*TASK DETAILS*.
Write every line below out again exactly, images omitted.

BEGIN RAW DATA

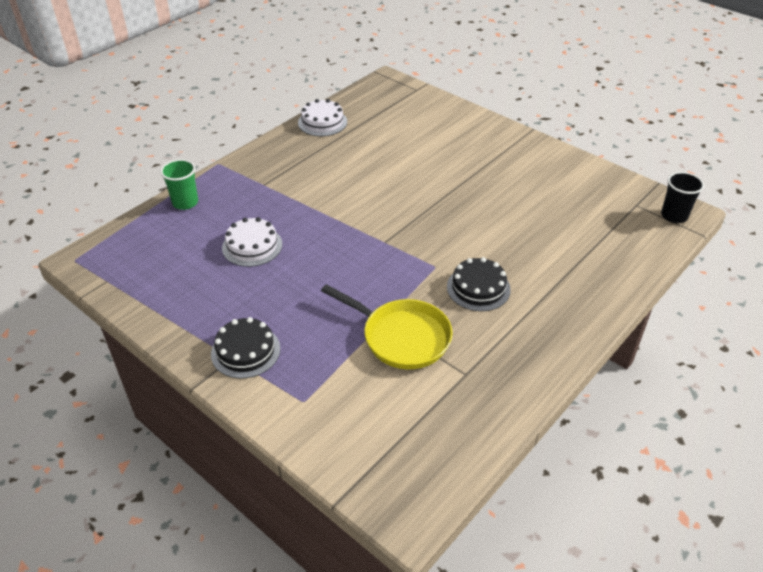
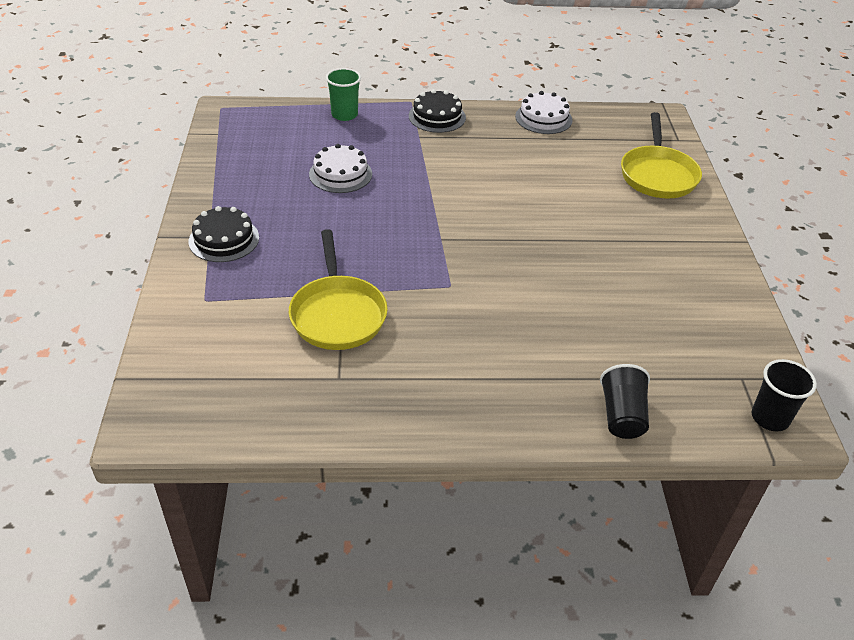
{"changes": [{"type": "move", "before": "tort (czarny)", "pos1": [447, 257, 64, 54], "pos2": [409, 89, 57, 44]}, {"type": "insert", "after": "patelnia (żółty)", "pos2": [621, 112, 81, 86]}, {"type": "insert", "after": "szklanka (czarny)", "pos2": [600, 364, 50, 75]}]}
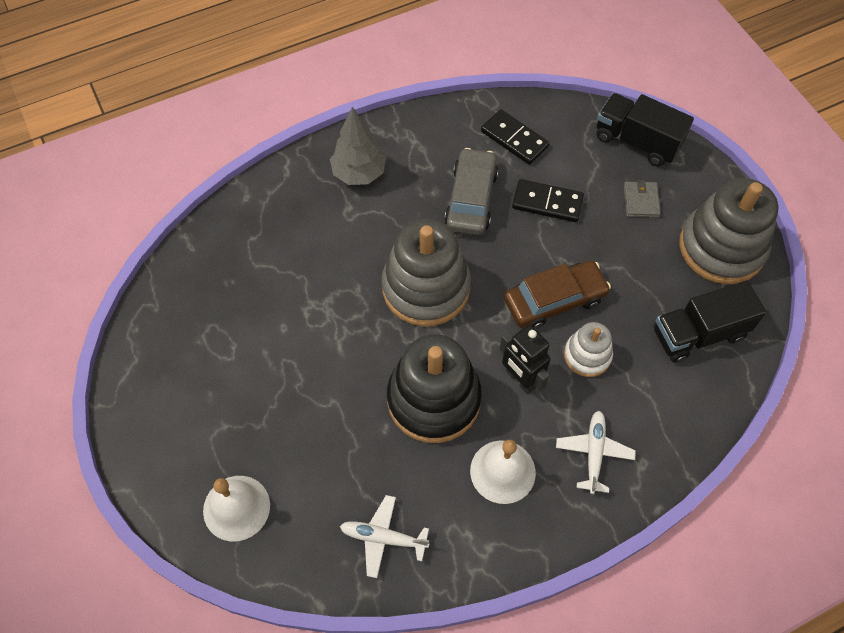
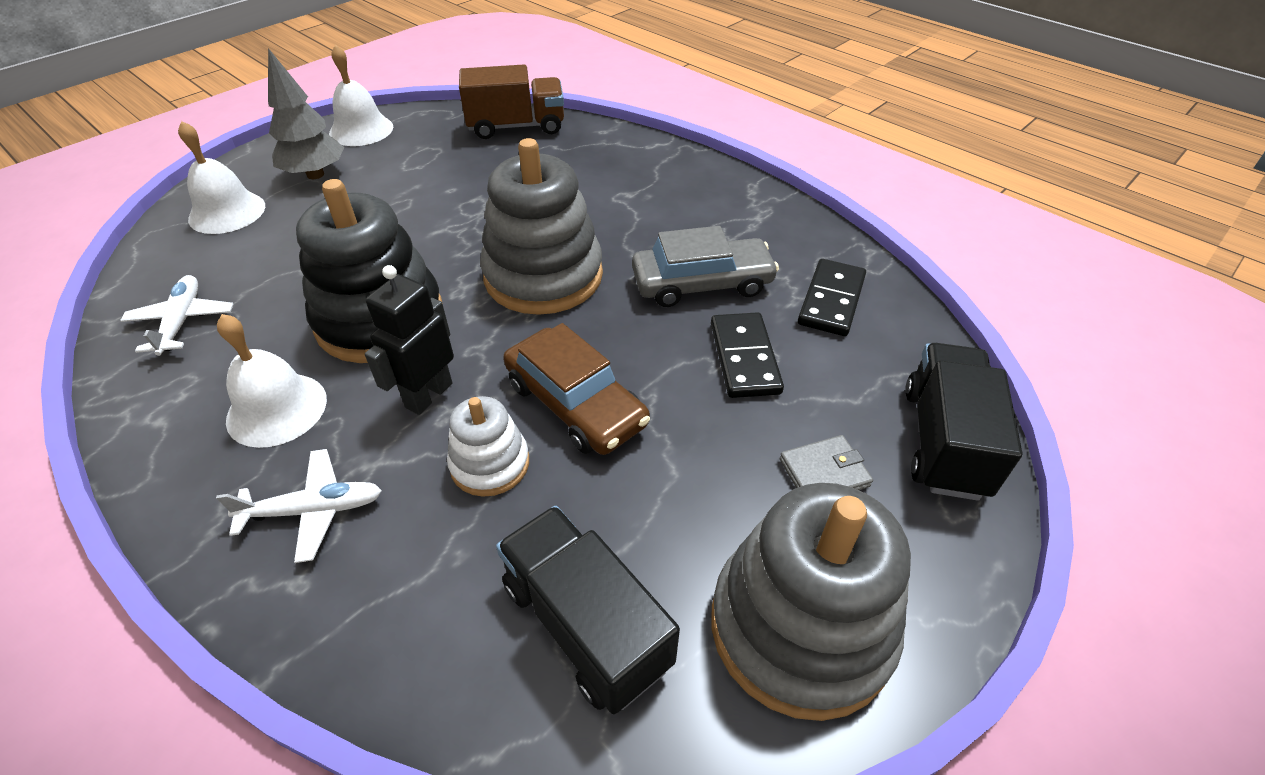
{"changes": [{"type": "move", "before": "drzewko (szary)", "pos1": [330, 107, 56, 78], "pos2": [268, 48, 76, 131]}, {"type": "insert", "after": "dzwonek (biały)", "pos2": [329, 44, 64, 102]}, {"type": "insert", "after": "ciężarówka (brązowy)", "pos2": [459, 65, 105, 74]}]}
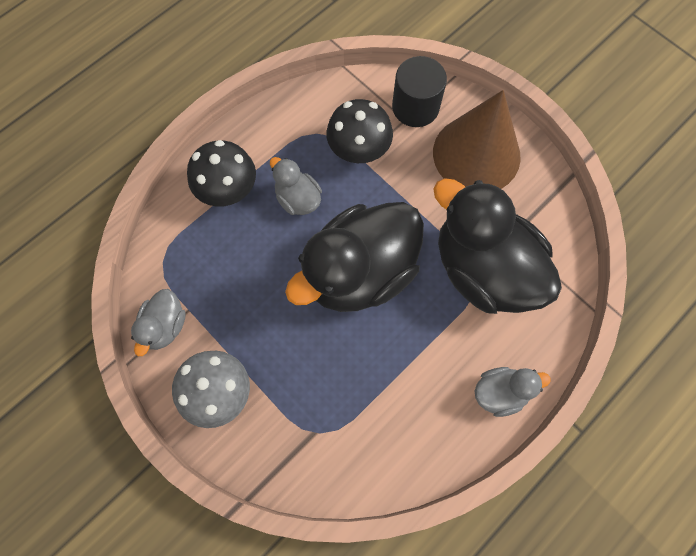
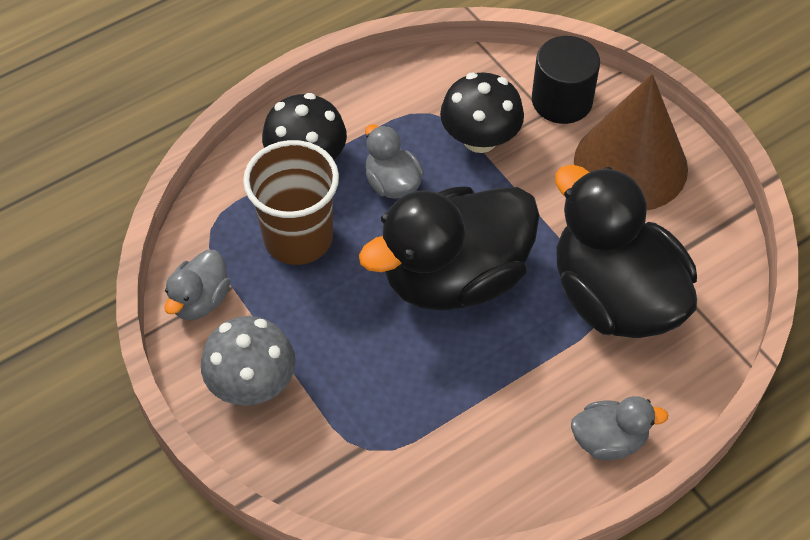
{"changes": [{"type": "insert", "after": "szklanka (brązowy)", "pos2": [243, 140, 96, 125]}]}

END RAW DATA

*SOLUTION TO THIS TASK*.
{"changes": [{"type": "move", "before": "tort (czarny)", "pos1": [447, 257, 64, 54], "pos2": [409, 89, 57, 44]}, {"type": "insert", "after": "patelnia (żółty)", "pos2": [621, 112, 81, 86]}, {"type": "insert", "after": "szklanka (czarny)", "pos2": [600, 364, 50, 75]}]}
{"changes": [{"type": "move", "before": "drzewko (szary)", "pos1": [330, 107, 56, 78], "pos2": [268, 48, 76, 131]}, {"type": "insert", "after": "dzwonek (biały)", "pos2": [329, 44, 64, 102]}, {"type": "insert", "after": "ciężarówka (brązowy)", "pos2": [459, 65, 105, 74]}]}
{"changes": [{"type": "insert", "after": "szklanka (brązowy)", "pos2": [243, 140, 96, 125]}]}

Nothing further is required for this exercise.